> Exercise instructions
Your reply should reproduce all the data below exactly while excluding the pictures.

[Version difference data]
···

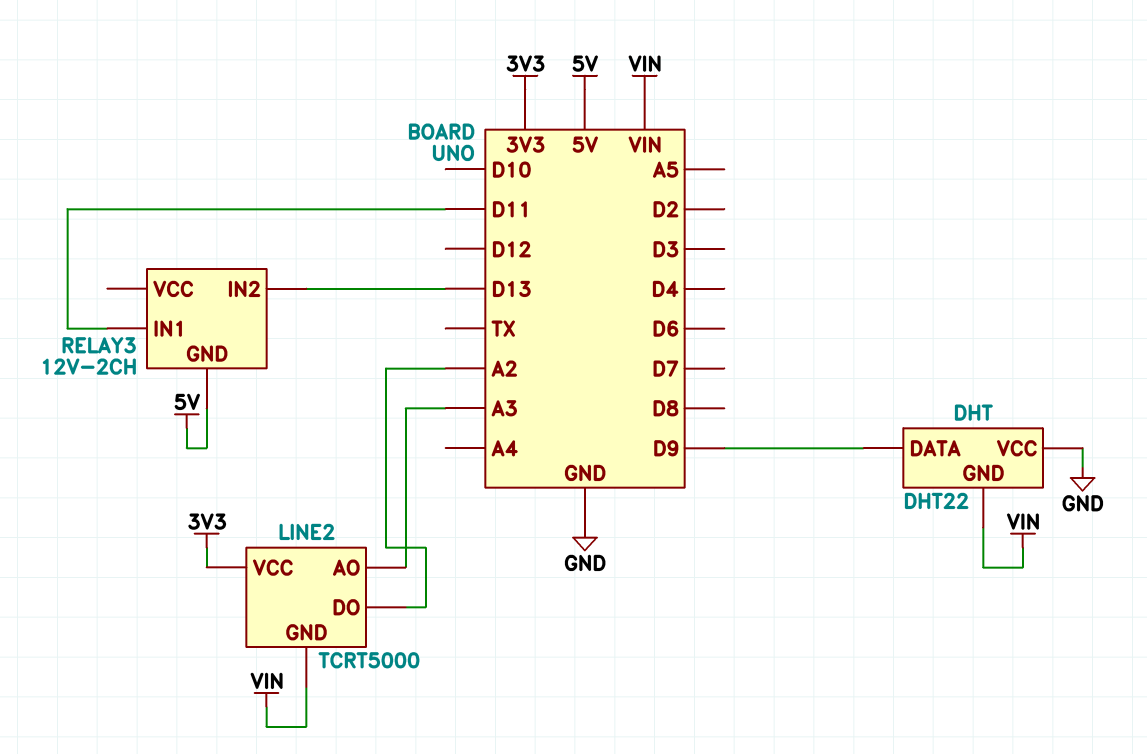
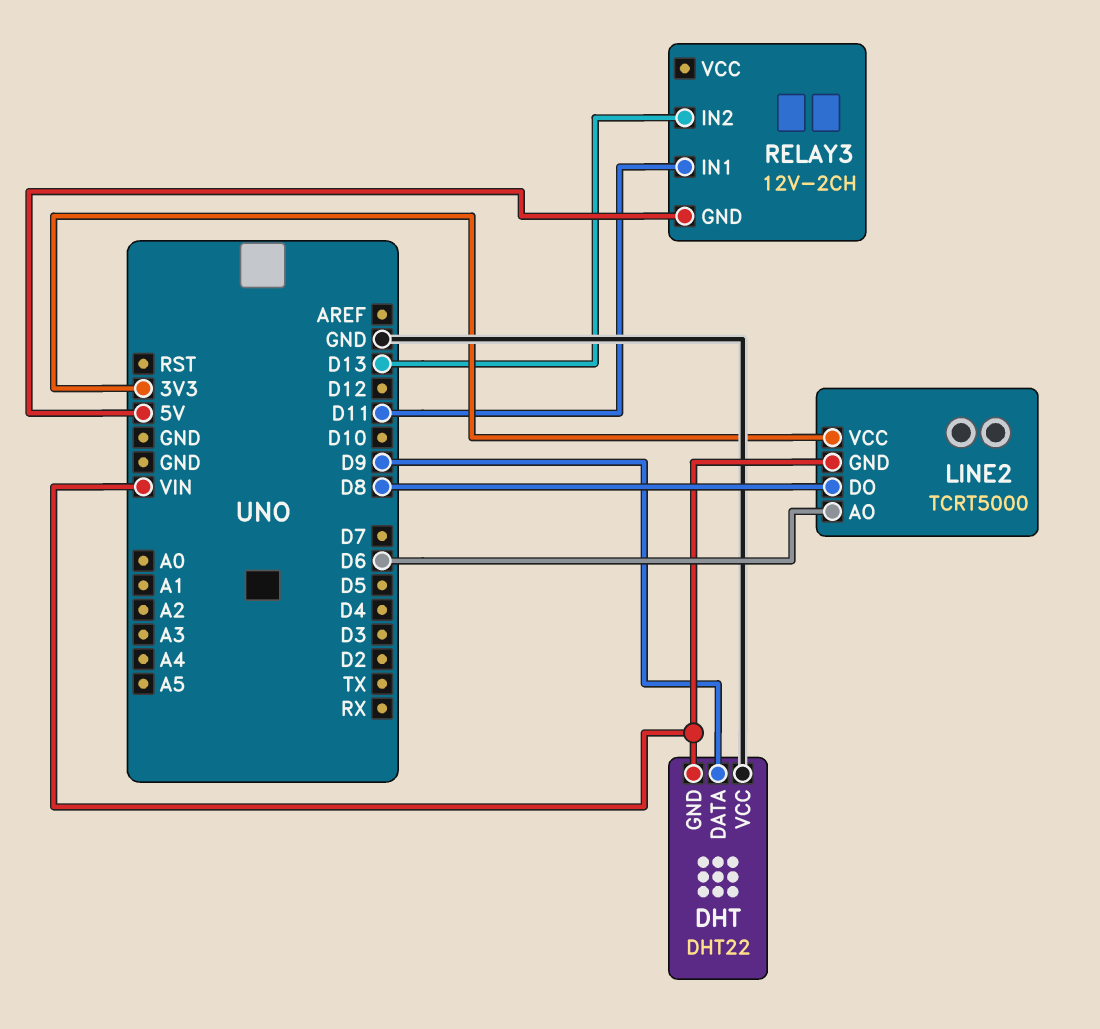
LINE2 pin AO: A3 -> D6
LINE2 pin DO: A2 -> D8

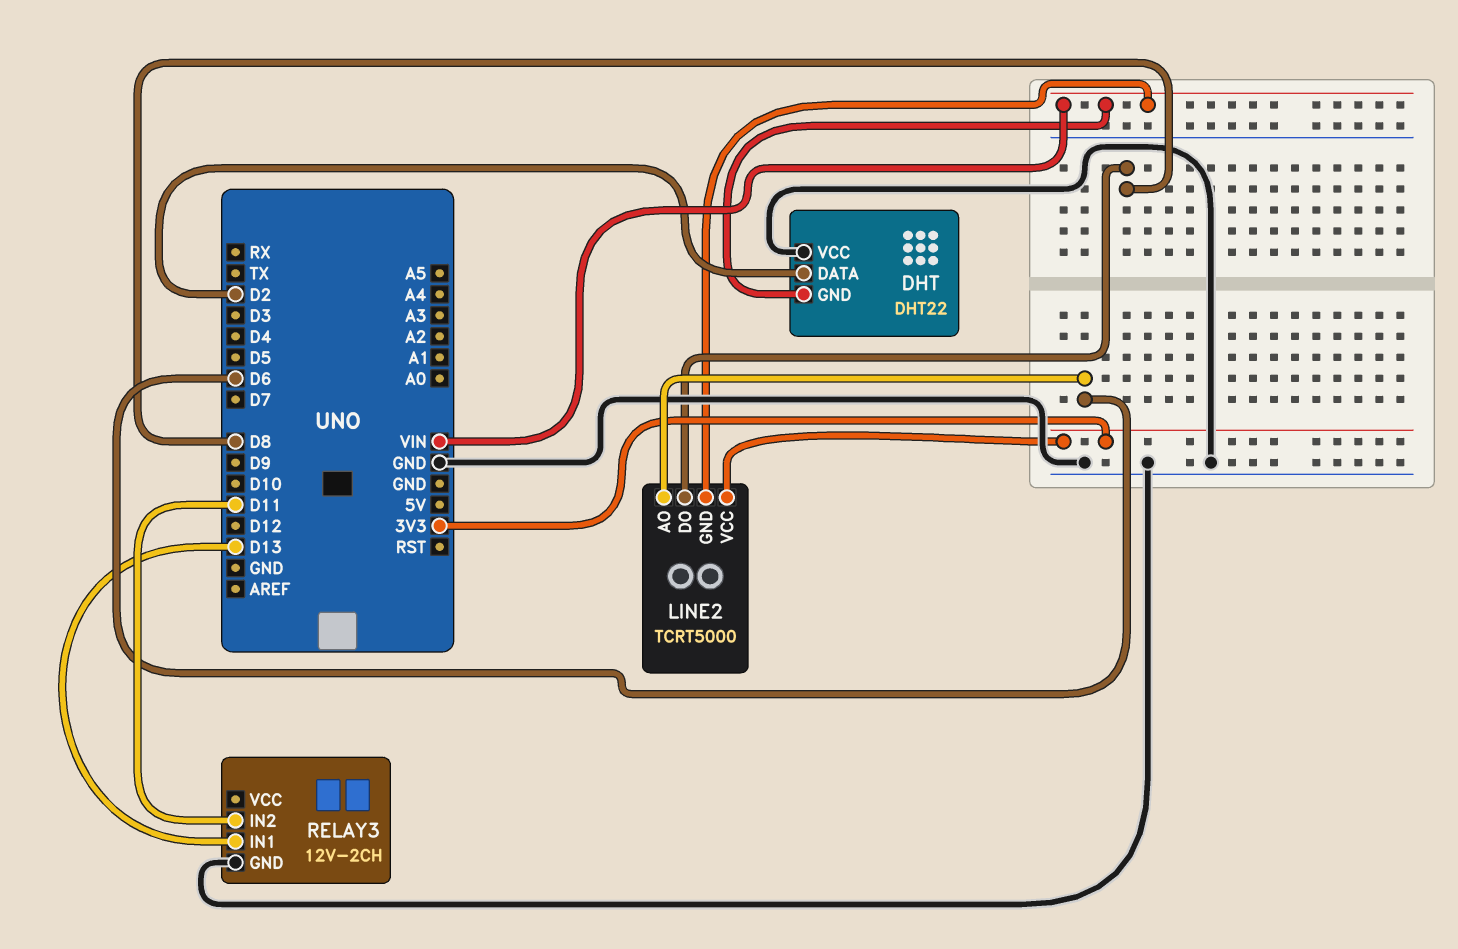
DHT pin DATA: D9 -> D2
RELAY3 pin GND: 5V -> GND
RELAY3 pin IN1: D11 -> D13
RELAY3 pin IN2: D13 -> D11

···

> Exercise output
LINE2 pin AO: A3 -> D6
LINE2 pin DO: A2 -> D8

DHT pin DATA: D9 -> D2
RELAY3 pin GND: 5V -> GND
RELAY3 pin IN1: D11 -> D13
RELAY3 pin IN2: D13 -> D11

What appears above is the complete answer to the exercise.